[Task data]:
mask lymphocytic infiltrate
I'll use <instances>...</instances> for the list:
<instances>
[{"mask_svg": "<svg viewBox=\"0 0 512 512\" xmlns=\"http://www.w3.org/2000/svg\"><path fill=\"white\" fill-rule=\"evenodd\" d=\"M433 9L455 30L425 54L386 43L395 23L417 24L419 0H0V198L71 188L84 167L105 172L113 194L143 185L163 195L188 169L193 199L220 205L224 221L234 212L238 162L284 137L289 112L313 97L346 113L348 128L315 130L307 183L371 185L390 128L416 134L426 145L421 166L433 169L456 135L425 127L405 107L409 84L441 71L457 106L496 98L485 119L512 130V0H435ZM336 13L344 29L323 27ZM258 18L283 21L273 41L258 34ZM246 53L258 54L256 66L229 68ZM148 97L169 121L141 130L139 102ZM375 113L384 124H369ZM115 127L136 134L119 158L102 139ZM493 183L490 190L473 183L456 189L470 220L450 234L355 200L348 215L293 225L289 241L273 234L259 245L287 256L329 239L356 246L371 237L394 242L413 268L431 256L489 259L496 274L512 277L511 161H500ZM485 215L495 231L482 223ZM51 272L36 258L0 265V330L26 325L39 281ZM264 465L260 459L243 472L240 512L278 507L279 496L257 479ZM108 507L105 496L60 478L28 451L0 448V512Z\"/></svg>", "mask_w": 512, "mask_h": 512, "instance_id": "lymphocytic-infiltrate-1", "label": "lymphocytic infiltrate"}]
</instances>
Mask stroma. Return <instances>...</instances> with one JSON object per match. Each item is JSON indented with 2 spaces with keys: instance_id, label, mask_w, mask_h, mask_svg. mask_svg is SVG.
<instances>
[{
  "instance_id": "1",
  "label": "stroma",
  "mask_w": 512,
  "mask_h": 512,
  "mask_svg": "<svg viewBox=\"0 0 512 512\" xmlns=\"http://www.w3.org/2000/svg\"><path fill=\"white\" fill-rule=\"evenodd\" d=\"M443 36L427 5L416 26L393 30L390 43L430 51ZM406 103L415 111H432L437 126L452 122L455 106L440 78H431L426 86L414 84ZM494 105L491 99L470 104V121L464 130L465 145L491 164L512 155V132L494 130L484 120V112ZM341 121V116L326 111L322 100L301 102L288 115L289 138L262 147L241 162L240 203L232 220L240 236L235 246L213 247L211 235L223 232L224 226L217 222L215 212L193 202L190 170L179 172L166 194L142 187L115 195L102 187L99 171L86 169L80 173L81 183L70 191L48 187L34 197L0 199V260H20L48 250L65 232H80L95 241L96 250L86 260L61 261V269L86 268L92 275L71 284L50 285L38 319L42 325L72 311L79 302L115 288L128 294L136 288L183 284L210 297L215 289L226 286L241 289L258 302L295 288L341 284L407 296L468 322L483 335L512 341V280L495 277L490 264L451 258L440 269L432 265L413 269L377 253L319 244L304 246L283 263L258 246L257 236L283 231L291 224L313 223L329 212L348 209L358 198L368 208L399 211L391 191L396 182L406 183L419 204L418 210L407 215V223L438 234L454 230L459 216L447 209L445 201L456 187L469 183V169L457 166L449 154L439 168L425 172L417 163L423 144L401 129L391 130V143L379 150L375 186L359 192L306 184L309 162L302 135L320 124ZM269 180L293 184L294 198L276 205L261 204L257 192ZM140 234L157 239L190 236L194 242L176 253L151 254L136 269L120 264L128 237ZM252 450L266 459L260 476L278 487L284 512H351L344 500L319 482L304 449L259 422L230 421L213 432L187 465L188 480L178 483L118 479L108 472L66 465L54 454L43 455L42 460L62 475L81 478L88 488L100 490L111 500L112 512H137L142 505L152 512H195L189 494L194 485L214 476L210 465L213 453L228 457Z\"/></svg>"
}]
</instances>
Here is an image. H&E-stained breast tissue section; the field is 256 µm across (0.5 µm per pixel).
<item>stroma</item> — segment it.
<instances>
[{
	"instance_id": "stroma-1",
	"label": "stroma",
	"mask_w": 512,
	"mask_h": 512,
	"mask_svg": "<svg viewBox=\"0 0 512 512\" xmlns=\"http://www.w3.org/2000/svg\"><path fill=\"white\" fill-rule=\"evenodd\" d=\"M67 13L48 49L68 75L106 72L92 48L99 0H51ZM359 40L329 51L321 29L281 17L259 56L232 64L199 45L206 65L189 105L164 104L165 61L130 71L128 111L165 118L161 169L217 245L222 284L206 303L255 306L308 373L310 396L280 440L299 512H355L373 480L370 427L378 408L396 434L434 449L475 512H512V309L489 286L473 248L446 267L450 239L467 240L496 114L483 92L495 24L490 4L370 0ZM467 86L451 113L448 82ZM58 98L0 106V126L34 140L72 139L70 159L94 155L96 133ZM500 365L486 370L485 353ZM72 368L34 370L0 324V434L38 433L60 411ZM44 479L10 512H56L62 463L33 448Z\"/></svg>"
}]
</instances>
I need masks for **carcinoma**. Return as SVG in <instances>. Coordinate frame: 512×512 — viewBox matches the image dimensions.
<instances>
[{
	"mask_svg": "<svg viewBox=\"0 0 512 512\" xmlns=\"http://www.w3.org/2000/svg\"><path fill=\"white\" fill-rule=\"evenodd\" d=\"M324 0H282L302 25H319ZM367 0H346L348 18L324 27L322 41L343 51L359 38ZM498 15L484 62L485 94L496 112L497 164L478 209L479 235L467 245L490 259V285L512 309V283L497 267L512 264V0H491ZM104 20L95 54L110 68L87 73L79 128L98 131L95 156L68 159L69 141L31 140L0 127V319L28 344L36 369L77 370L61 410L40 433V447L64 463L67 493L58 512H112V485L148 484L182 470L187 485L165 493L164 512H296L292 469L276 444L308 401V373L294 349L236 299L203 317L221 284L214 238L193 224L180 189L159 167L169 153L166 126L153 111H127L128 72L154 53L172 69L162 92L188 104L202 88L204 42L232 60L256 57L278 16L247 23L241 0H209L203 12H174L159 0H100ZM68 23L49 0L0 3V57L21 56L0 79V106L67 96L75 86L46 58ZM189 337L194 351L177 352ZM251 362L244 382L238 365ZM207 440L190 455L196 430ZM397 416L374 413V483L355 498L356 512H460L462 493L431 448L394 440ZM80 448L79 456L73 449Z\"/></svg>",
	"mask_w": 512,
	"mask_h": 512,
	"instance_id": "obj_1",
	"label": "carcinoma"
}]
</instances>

[Requirements]: Please list every line of the records that contains "Return".

[Answer in full]:
Mask stroma. Return <instances>...</instances> with one JSON object per match. Each item is JSON indented with 2 spaces with keys: instance_id, label, mask_w, mask_h, mask_svg. mask_svg is SVG.
I need masks for **carcinoma**. Return as SVG in <instances>. Coordinate frame: 512×512 — viewBox matches the image dimensions.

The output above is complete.